### Input records
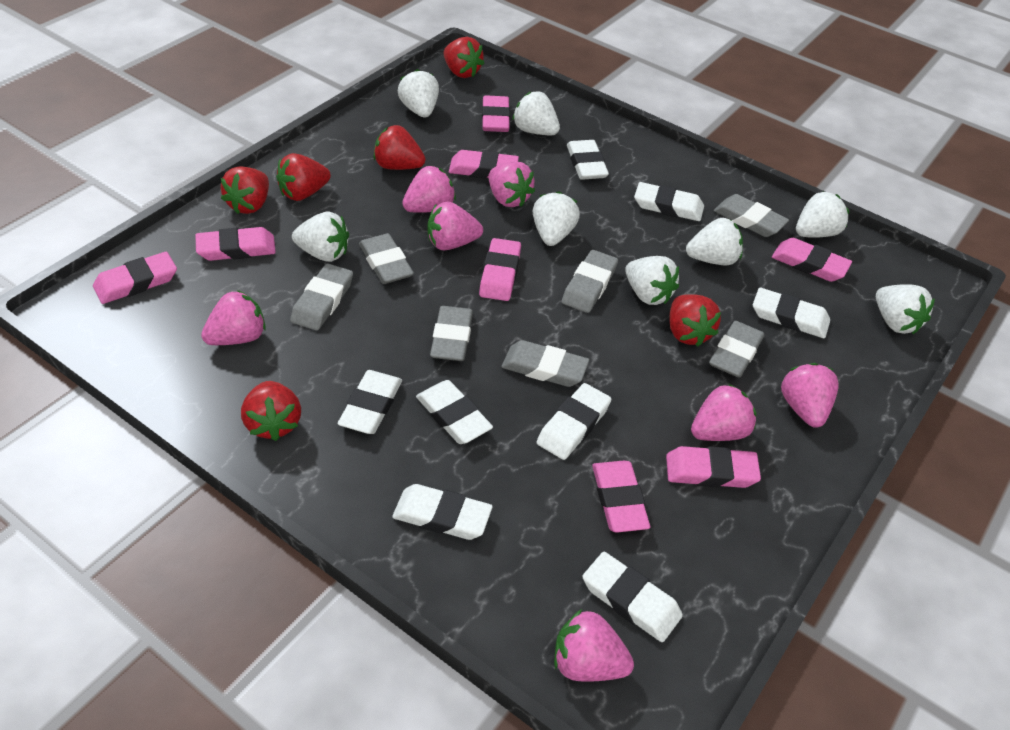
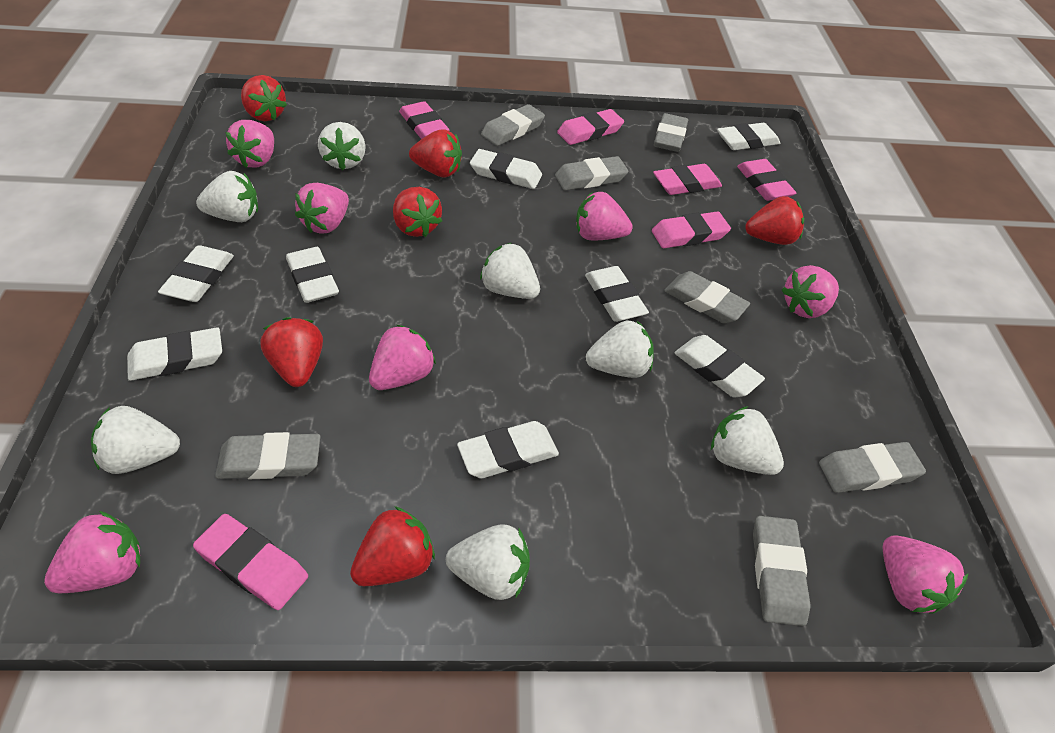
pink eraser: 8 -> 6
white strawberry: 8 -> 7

* * *

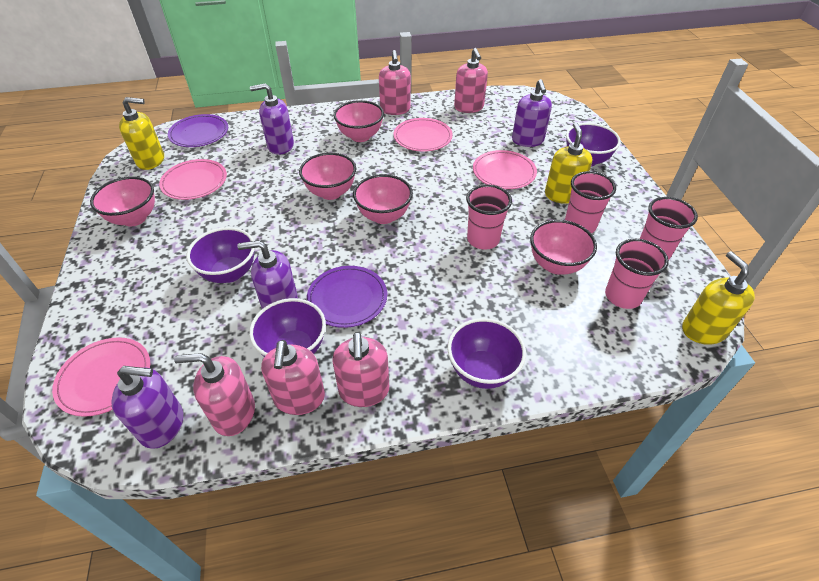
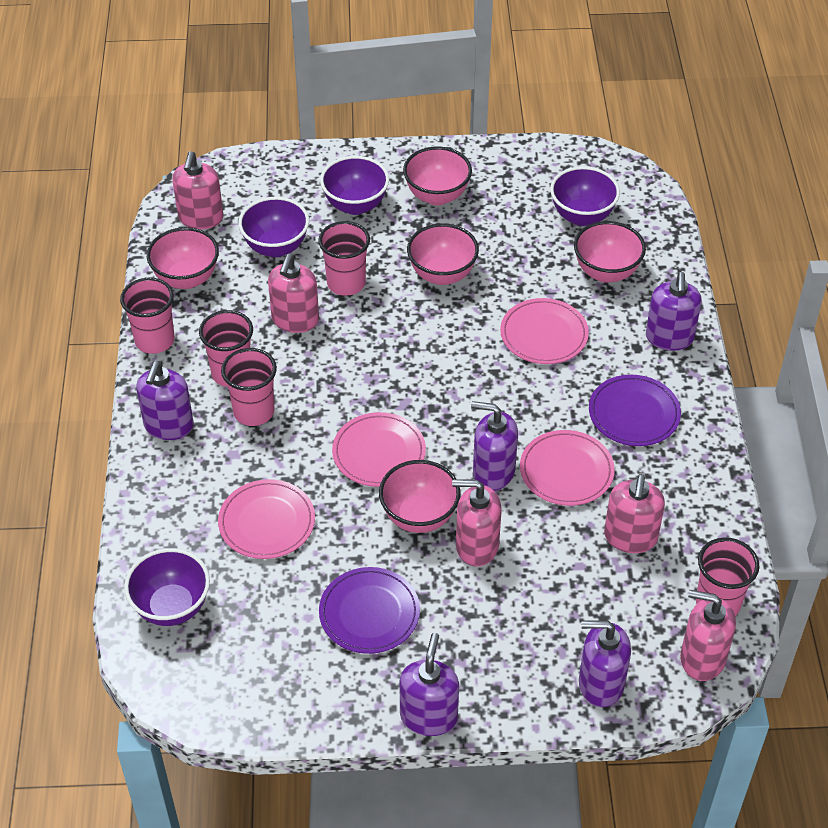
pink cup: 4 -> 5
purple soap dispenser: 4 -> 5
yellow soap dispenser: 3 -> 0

--

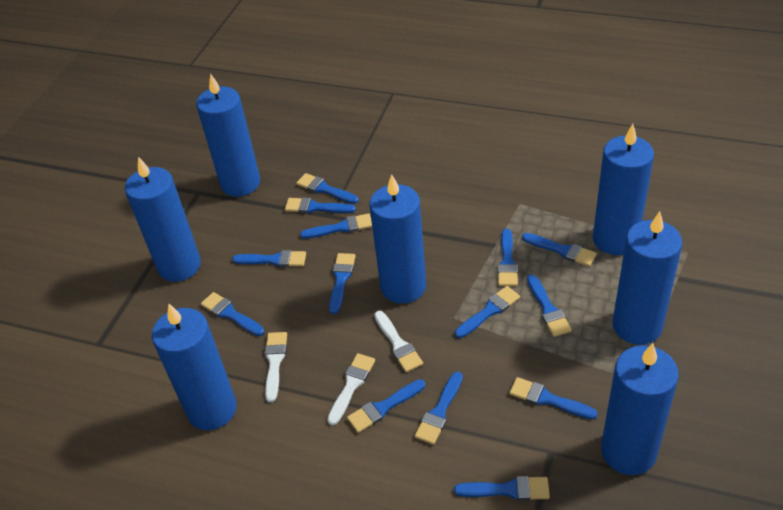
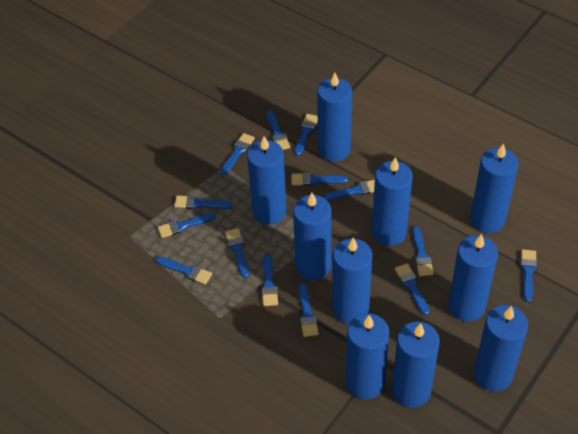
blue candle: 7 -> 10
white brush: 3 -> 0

### What to produce
Only lines that contain the string "dispenser" count; pick each one out of the records and copy it.

### Response to the exercise
purple soap dispenser: 4 -> 5
yellow soap dispenser: 3 -> 0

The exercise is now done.